- _WHAT THIS TASK INVOLVES_
Restate each record word for word, omitting whatever pictures it holds.

(Stored items from a collection)
>>>>

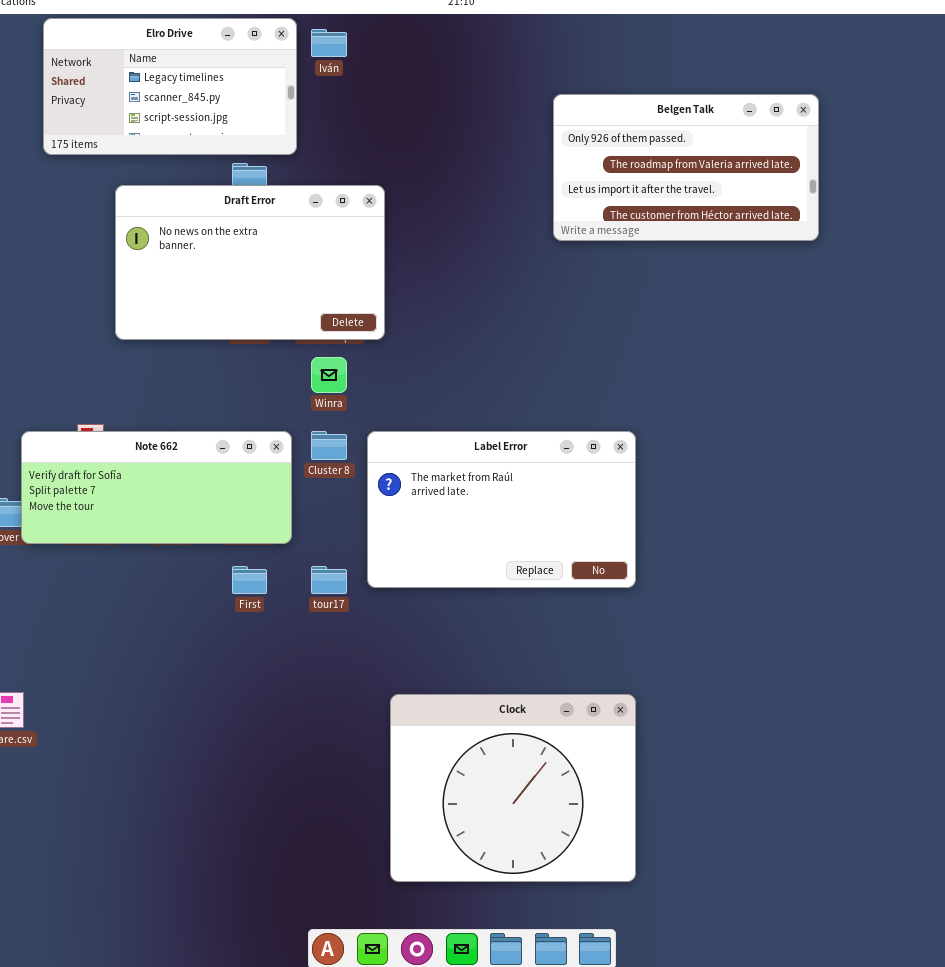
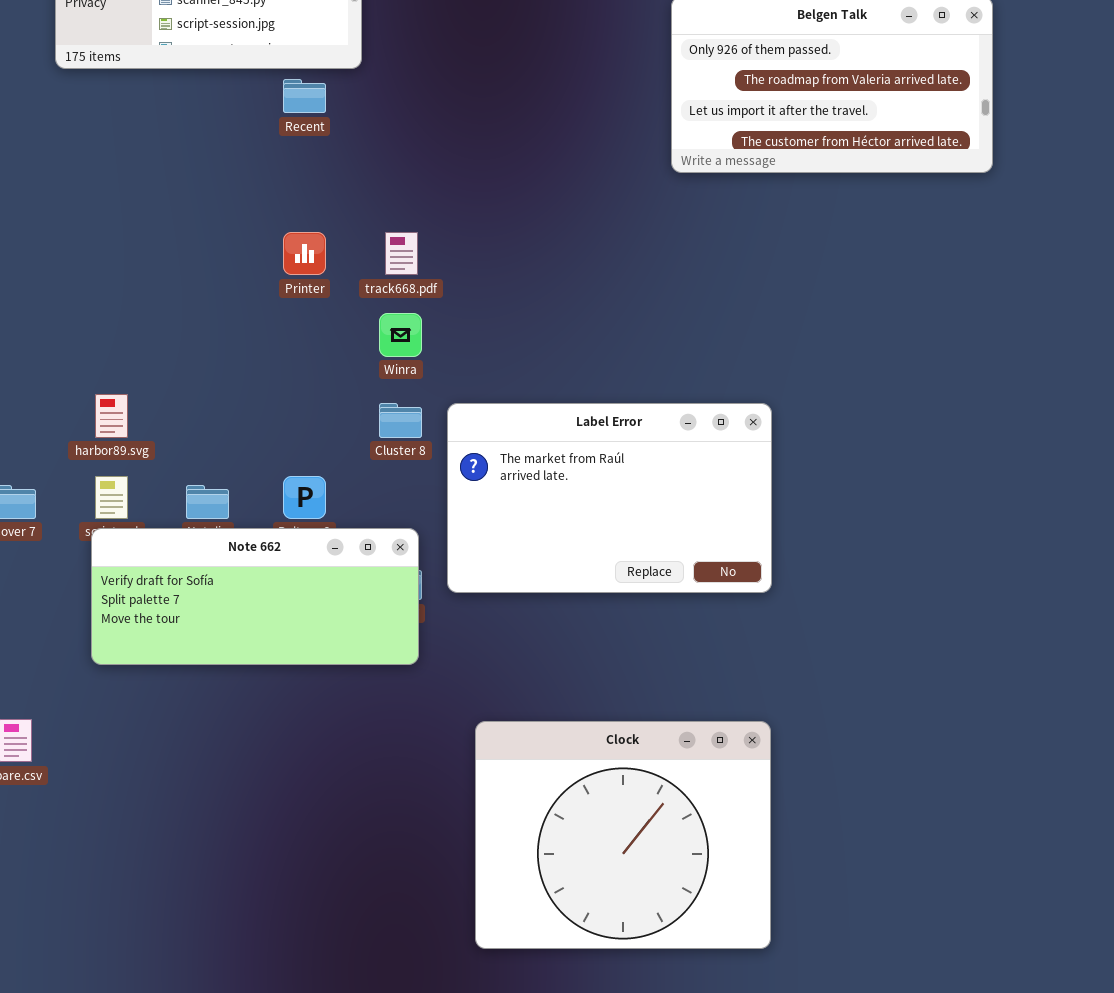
Draft Error: [115,185,385,340] -> none, closed
Note 662: [21,431,292,544] -> [91,528,419,665], moved

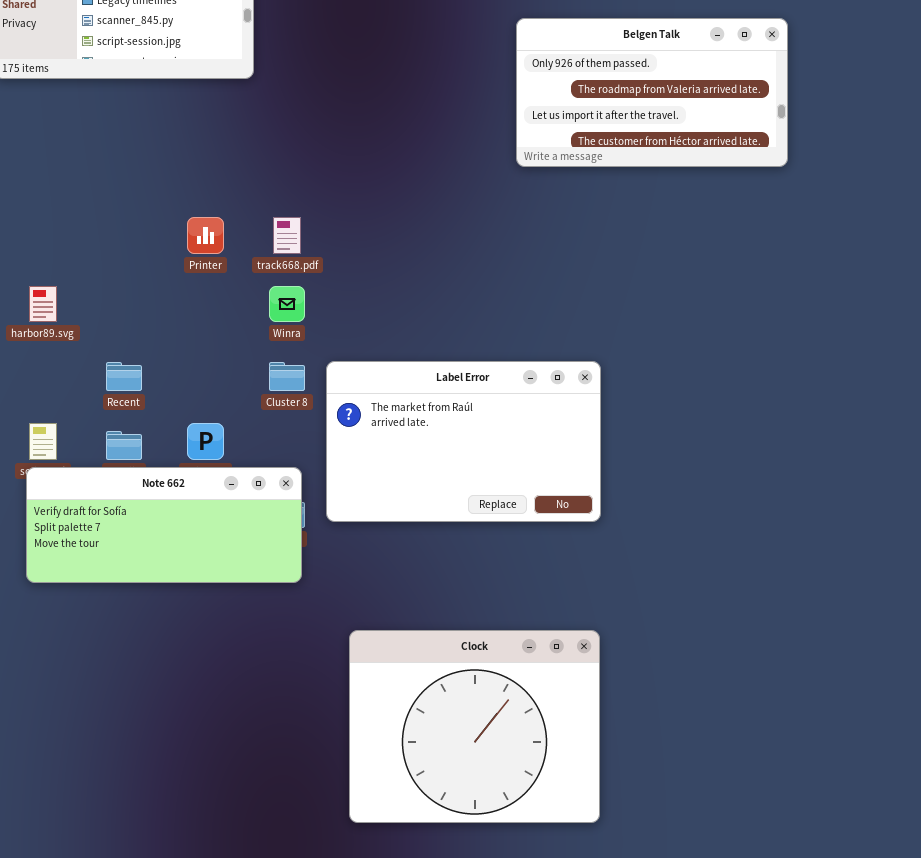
Recent: [283,79,326,113] -> [106,362,142,391], moved
harbor89.svg: [95,394,128,438] -> [29,286,57,322], moved

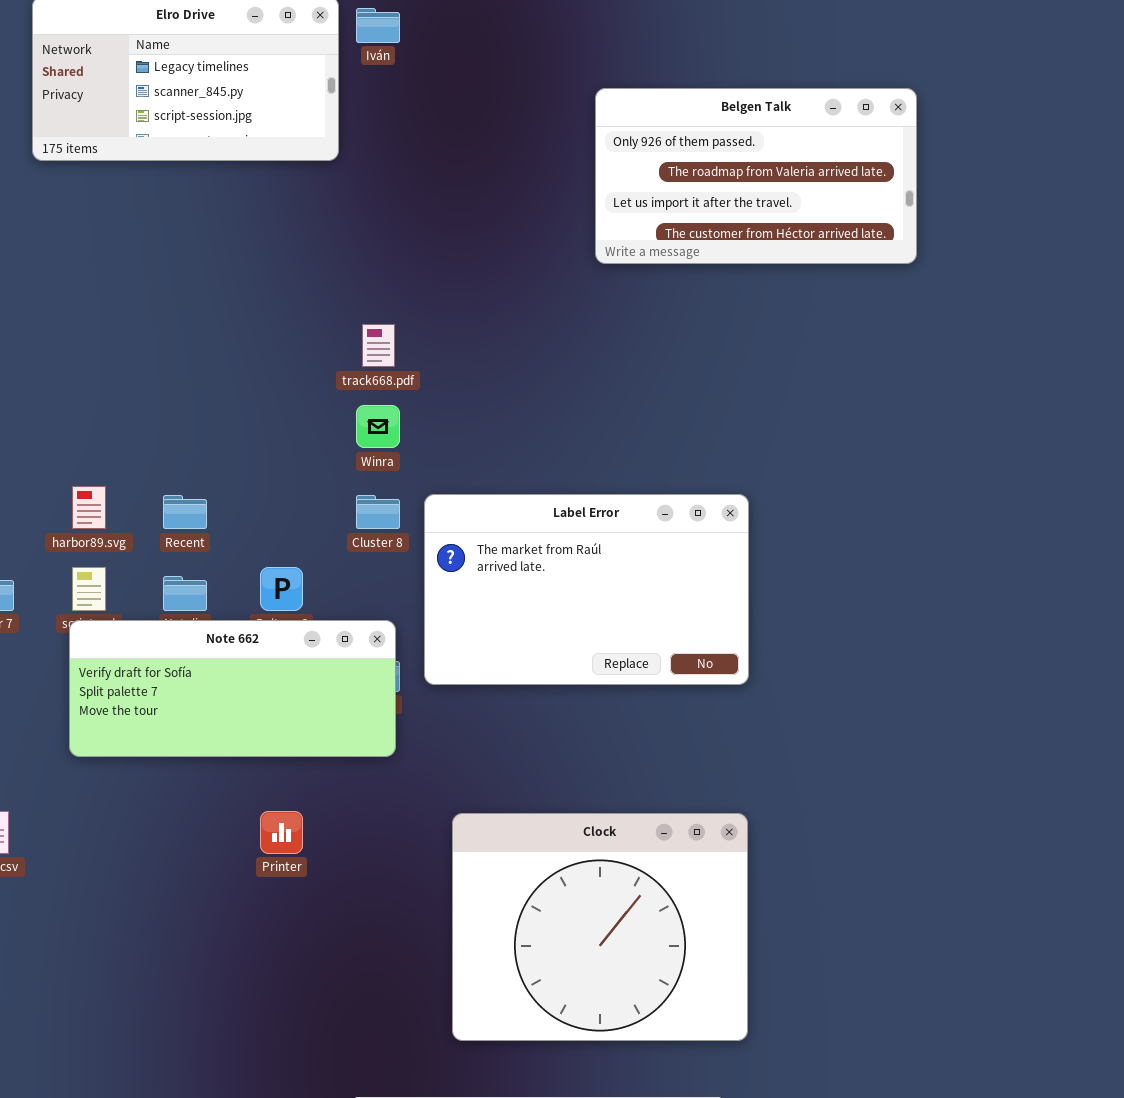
Belgen Talk: [516,18,788,167] -> [595,88,917,264], moved
Printer: [187,217,224,254] -> [260,811,303,854], moved
harbor89.svg: [29,286,57,322] -> [72,486,106,529], moved

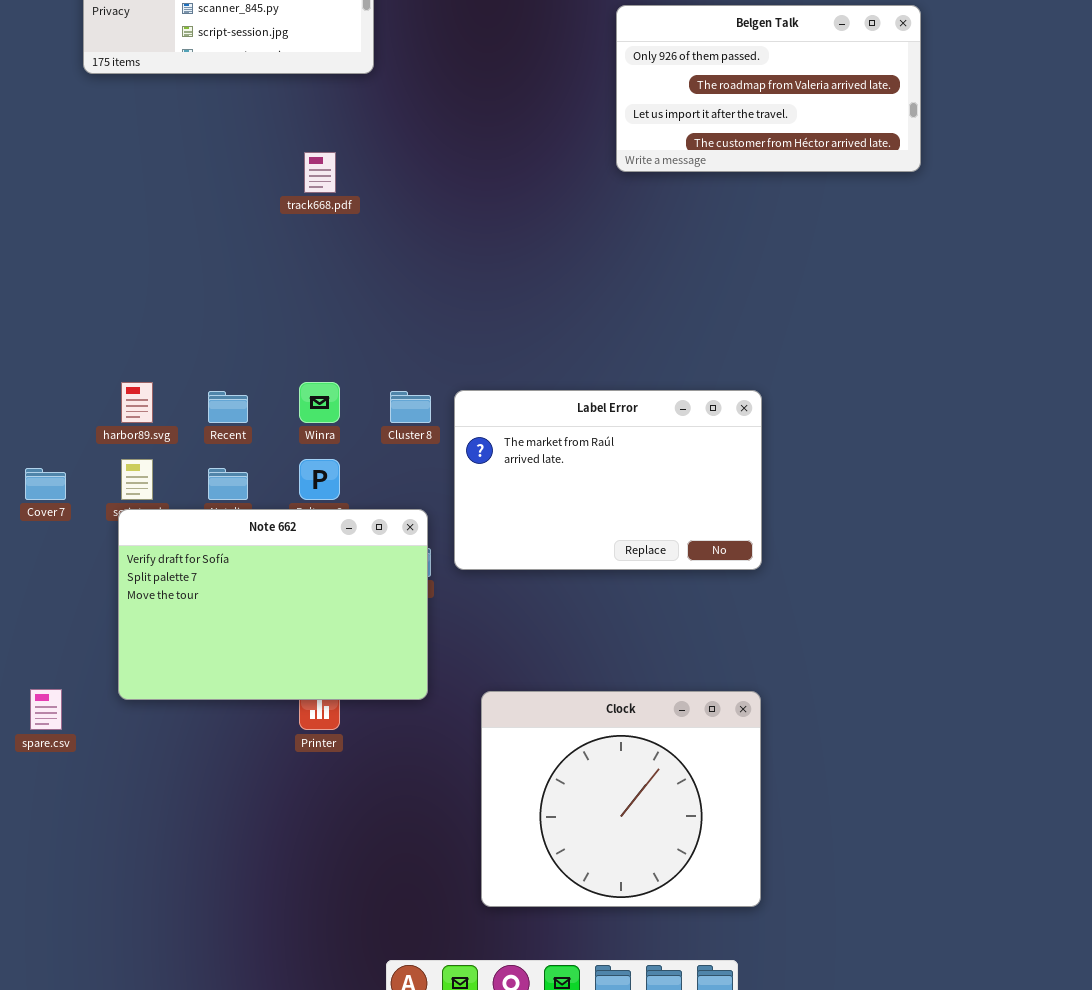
track668.pdf: [362,324,395,367] -> [304,152,336,193], moved
Winra: [356,405,400,448] -> [299,382,340,423], moved
Note 662: [69,620,396,757] -> [118,509,428,700], resized

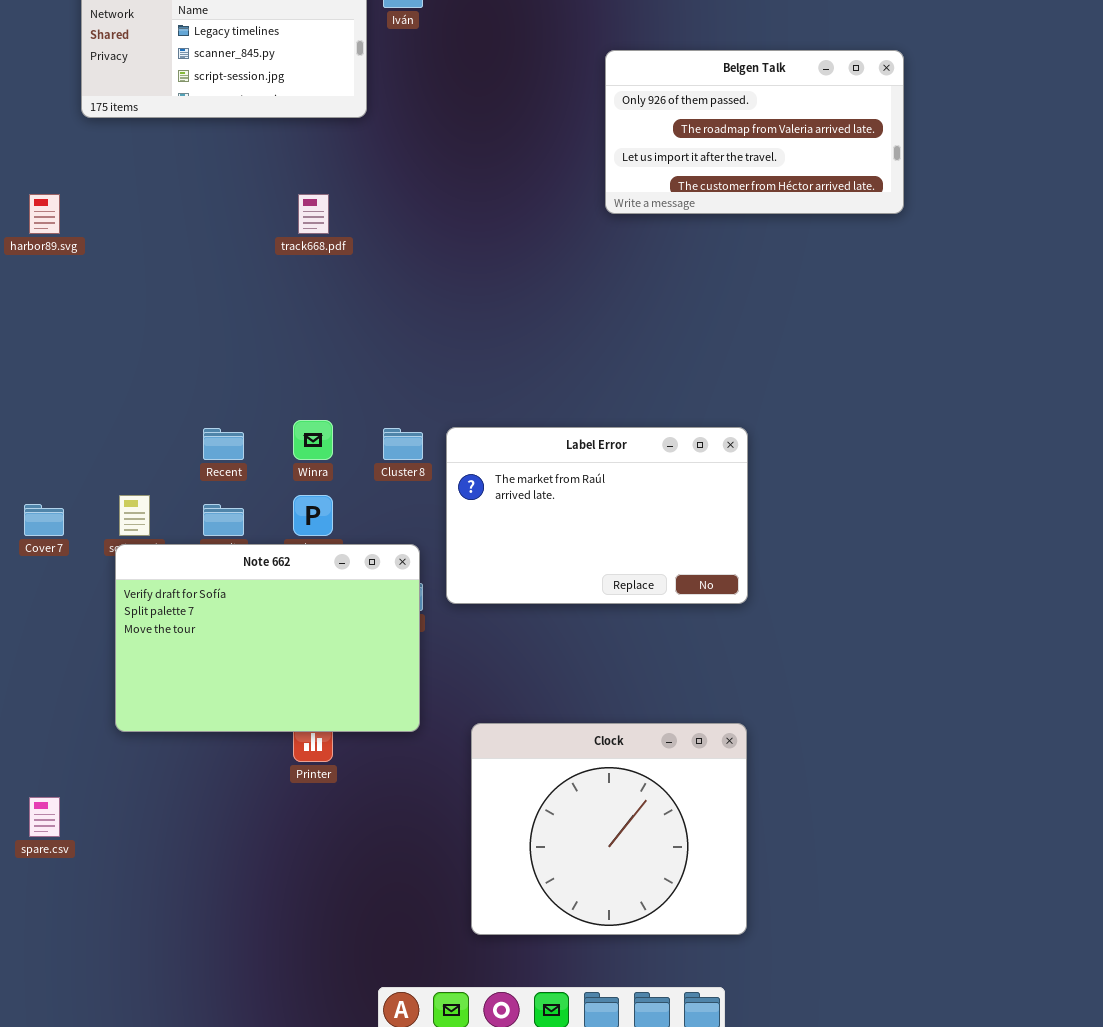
harbor89.svg: [121,382,153,423] -> [29,194,60,234], moved
spare.csv: [30,689,62,730] -> [29,797,60,837], moved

<<<<

- _EXPECTED ANSWER_
Draft Error: [115,185,385,340] -> none, closed
Note 662: [21,431,292,544] -> [91,528,419,665], moved

Recent: [283,79,326,113] -> [106,362,142,391], moved
harbor89.svg: [95,394,128,438] -> [29,286,57,322], moved

Belgen Talk: [516,18,788,167] -> [595,88,917,264], moved
Printer: [187,217,224,254] -> [260,811,303,854], moved
harbor89.svg: [29,286,57,322] -> [72,486,106,529], moved

track668.pdf: [362,324,395,367] -> [304,152,336,193], moved
Winra: [356,405,400,448] -> [299,382,340,423], moved
Note 662: [69,620,396,757] -> [118,509,428,700], resized

harbor89.svg: [121,382,153,423] -> [29,194,60,234], moved
spare.csv: [30,689,62,730] -> [29,797,60,837], moved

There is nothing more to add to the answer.